From the listing below, reproduce word for word the part that opens with the line containing "R6: 5.1k (DIS, ISO_C) -> 5.1k (5V, DIS)" and closes with the line containing "C5: 1.5nF (GND, OUT) -> 1.5nF (GND, LINE)"; reproduce nothing else.

--*--

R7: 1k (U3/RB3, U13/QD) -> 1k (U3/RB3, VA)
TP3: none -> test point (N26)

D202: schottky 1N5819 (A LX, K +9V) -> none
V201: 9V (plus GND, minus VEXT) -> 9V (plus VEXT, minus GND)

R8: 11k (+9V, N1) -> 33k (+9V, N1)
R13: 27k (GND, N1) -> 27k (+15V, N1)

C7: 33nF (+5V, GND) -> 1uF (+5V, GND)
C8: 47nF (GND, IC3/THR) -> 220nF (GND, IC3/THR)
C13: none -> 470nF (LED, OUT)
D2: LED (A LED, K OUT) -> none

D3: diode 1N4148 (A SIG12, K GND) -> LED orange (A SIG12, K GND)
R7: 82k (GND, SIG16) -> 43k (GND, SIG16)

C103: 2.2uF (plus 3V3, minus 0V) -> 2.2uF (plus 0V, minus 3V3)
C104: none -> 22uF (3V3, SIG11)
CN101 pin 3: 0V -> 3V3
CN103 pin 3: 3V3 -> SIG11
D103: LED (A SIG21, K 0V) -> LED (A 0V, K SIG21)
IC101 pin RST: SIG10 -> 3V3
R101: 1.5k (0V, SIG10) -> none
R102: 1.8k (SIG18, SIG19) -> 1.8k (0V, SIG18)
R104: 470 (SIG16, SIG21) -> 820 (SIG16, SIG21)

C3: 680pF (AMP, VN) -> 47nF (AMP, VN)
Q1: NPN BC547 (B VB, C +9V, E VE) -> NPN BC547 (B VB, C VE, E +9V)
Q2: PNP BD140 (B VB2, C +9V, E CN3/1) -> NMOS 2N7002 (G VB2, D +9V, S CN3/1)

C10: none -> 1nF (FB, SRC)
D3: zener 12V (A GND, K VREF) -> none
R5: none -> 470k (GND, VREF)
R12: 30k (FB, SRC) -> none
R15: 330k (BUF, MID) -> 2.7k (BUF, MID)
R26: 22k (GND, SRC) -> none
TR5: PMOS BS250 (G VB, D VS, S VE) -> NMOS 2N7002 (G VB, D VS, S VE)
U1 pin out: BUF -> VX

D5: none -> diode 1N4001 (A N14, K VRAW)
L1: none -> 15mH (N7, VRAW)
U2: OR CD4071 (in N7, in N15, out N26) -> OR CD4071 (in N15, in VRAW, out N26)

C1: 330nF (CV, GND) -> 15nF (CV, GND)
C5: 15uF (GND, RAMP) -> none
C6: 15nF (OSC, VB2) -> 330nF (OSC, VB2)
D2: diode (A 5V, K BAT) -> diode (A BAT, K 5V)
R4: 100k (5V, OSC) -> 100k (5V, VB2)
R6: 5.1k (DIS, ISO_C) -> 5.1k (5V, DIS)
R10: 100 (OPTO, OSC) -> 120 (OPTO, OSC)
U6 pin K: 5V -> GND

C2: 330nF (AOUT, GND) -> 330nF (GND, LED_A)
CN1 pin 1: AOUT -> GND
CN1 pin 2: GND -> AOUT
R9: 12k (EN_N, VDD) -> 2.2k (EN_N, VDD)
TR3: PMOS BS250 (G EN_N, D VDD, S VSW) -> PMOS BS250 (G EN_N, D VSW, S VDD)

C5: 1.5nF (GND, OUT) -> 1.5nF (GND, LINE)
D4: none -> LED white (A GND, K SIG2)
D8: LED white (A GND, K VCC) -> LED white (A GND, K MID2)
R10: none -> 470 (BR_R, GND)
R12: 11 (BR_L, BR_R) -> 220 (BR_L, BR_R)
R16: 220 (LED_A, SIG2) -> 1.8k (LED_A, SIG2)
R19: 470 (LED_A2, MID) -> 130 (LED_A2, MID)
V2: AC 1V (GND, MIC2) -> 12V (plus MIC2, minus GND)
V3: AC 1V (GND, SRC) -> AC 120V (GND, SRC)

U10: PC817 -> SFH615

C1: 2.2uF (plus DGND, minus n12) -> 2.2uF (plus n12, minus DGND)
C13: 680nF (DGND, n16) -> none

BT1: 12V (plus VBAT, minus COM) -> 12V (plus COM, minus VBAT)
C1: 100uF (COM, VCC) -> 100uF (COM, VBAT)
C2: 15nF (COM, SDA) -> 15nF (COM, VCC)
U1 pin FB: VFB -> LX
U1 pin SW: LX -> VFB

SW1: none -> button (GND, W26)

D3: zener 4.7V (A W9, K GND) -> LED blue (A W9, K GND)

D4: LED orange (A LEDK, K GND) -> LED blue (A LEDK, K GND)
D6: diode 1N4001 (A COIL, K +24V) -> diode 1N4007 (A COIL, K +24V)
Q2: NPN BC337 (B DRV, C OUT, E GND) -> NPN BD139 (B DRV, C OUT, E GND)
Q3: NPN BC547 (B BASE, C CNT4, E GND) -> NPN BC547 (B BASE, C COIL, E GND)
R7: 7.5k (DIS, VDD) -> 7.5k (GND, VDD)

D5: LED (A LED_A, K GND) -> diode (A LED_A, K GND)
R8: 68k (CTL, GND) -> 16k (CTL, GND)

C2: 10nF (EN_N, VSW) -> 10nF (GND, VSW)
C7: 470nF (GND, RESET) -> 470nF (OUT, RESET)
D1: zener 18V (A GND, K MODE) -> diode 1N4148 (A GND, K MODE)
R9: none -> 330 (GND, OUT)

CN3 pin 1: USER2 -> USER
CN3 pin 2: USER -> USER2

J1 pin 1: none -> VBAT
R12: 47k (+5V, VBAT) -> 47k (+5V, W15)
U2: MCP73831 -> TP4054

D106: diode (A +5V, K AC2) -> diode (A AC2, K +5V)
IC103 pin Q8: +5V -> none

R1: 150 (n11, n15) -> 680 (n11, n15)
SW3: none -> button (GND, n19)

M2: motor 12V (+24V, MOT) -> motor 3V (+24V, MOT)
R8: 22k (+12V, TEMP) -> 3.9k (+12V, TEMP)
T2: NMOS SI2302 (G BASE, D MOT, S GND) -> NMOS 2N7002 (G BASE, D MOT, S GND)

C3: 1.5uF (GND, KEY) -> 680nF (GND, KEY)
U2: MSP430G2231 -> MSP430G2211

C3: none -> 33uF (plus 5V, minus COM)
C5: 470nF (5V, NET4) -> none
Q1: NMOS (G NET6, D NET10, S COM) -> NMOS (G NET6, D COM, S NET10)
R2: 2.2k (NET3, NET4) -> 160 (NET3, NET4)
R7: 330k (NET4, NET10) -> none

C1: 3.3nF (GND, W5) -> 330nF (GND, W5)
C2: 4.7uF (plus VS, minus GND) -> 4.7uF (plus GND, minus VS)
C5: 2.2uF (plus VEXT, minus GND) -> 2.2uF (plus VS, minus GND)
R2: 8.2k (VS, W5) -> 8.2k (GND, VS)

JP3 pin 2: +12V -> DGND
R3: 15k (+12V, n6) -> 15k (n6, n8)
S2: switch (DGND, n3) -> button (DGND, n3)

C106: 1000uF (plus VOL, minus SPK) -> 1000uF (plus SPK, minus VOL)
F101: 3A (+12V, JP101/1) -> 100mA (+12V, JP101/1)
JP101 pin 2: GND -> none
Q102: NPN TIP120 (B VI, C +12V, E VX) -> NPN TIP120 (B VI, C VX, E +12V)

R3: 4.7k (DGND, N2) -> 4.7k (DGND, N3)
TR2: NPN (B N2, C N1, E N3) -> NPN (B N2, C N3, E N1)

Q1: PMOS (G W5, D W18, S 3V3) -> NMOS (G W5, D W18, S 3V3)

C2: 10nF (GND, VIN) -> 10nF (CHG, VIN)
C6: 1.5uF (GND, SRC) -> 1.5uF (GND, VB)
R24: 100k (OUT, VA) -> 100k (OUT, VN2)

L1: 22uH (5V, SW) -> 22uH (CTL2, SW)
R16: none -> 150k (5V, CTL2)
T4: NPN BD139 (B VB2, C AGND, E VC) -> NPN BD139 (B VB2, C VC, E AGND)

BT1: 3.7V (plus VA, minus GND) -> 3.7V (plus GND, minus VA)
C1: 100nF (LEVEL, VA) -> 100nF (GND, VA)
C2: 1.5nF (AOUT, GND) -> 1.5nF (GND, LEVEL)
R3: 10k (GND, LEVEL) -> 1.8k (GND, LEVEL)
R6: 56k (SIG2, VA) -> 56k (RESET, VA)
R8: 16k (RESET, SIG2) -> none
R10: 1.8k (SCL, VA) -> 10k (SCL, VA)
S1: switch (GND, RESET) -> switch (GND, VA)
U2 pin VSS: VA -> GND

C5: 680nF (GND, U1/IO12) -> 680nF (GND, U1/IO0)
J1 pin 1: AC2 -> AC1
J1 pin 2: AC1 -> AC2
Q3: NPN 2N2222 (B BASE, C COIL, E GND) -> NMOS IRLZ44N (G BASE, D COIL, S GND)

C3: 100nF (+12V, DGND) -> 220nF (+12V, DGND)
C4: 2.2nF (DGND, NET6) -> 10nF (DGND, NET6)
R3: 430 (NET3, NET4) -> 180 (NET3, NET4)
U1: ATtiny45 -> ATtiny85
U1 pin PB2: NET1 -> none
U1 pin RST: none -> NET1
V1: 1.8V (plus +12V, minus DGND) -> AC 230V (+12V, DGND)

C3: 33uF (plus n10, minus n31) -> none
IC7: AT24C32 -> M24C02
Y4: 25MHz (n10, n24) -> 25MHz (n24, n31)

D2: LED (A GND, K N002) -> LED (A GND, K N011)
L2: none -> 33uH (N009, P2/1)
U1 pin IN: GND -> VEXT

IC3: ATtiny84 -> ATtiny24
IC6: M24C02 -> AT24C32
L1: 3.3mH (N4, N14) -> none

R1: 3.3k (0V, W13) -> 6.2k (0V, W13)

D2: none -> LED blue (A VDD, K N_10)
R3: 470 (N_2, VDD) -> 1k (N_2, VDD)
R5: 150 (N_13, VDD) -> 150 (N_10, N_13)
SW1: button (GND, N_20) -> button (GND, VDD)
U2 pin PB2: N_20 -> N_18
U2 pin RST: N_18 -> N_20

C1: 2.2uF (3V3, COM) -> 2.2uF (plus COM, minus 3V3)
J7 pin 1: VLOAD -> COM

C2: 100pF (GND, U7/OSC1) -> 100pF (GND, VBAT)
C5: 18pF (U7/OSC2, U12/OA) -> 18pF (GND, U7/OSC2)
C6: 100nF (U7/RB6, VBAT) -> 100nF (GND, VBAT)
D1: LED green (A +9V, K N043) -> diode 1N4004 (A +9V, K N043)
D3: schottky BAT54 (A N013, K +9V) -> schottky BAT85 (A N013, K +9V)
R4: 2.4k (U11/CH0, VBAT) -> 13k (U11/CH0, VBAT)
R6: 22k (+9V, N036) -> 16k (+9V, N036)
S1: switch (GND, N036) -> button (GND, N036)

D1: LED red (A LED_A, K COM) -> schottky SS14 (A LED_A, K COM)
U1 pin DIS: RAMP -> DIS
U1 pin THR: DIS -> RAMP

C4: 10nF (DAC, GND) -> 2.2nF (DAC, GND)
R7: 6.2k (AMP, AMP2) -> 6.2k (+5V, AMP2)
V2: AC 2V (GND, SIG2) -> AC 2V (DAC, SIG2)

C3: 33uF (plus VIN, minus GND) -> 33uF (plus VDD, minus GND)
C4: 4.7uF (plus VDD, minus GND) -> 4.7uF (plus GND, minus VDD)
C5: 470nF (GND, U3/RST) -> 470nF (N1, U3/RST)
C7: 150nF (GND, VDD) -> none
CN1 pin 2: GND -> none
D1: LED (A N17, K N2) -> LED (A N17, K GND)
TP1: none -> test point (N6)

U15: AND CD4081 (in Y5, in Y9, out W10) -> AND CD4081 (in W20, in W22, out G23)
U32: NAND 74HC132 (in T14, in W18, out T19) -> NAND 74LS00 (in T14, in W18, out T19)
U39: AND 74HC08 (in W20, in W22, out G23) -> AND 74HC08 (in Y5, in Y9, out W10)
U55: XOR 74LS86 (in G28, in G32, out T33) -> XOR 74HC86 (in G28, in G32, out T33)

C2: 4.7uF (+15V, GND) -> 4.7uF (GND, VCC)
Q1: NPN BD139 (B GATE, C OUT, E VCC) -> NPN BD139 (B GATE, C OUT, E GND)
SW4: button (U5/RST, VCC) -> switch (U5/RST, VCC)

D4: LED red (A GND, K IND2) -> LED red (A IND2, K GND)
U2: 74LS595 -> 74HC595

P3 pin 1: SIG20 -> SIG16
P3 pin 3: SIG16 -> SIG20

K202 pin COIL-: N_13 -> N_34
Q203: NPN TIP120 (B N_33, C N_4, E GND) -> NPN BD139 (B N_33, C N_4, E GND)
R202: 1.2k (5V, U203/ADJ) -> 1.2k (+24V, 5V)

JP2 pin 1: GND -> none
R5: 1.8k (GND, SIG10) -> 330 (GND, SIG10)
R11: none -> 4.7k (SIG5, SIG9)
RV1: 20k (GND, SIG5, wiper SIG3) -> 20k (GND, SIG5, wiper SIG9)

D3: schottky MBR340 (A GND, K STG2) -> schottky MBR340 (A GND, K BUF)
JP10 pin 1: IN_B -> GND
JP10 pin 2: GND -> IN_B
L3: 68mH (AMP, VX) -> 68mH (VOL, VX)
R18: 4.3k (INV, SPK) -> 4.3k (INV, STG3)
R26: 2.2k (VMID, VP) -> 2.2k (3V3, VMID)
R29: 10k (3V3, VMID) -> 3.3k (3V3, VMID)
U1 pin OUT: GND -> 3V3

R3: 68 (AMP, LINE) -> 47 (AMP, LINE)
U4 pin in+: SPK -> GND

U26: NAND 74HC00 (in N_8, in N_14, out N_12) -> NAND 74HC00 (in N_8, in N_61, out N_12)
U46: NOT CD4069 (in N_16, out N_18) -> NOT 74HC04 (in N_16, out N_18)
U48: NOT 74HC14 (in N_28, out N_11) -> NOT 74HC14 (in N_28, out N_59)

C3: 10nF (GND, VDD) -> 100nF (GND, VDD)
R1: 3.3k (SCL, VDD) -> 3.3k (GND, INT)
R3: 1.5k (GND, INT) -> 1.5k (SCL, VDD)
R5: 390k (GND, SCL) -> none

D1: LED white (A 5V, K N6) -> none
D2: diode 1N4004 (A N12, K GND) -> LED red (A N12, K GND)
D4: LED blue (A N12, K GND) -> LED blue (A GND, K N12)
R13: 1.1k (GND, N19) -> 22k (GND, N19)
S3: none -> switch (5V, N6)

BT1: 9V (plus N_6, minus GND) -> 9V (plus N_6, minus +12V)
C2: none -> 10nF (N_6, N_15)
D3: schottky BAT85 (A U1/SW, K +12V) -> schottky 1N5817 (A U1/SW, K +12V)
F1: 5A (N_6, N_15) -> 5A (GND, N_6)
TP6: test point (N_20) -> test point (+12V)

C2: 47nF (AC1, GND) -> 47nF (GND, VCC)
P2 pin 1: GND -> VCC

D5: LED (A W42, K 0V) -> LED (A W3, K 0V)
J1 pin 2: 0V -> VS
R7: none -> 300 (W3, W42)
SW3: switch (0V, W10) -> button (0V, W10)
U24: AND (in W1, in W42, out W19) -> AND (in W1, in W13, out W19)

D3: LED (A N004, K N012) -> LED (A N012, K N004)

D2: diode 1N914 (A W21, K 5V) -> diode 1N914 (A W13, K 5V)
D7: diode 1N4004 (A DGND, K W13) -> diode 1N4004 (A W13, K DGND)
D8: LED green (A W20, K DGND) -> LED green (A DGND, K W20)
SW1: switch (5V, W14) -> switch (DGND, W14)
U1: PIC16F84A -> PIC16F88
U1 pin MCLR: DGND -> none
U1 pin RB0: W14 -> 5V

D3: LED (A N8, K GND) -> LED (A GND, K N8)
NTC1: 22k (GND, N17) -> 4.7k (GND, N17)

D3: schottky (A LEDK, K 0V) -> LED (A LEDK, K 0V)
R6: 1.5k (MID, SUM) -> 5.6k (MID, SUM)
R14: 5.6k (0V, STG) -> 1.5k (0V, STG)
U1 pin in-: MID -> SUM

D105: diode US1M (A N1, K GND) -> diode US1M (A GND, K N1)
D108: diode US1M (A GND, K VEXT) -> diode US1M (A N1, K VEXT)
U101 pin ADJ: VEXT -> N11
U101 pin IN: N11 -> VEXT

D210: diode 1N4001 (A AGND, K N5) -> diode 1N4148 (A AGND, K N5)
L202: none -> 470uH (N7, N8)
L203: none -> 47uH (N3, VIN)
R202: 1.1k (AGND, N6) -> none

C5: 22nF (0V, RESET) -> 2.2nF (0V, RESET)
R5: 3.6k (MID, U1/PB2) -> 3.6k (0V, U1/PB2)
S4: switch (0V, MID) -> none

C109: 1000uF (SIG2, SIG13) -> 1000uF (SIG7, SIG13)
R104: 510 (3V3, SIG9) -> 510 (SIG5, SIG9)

--*--

→ Response:
R6: 5.1k (DIS, ISO_C) -> 5.1k (5V, DIS)
R10: 100 (OPTO, OSC) -> 120 (OPTO, OSC)
U6 pin K: 5V -> GND

C2: 330nF (AOUT, GND) -> 330nF (GND, LED_A)
CN1 pin 1: AOUT -> GND
CN1 pin 2: GND -> AOUT
R9: 12k (EN_N, VDD) -> 2.2k (EN_N, VDD)
TR3: PMOS BS250 (G EN_N, D VDD, S VSW) -> PMOS BS250 (G EN_N, D VSW, S VDD)

C5: 1.5nF (GND, OUT) -> 1.5nF (GND, LINE)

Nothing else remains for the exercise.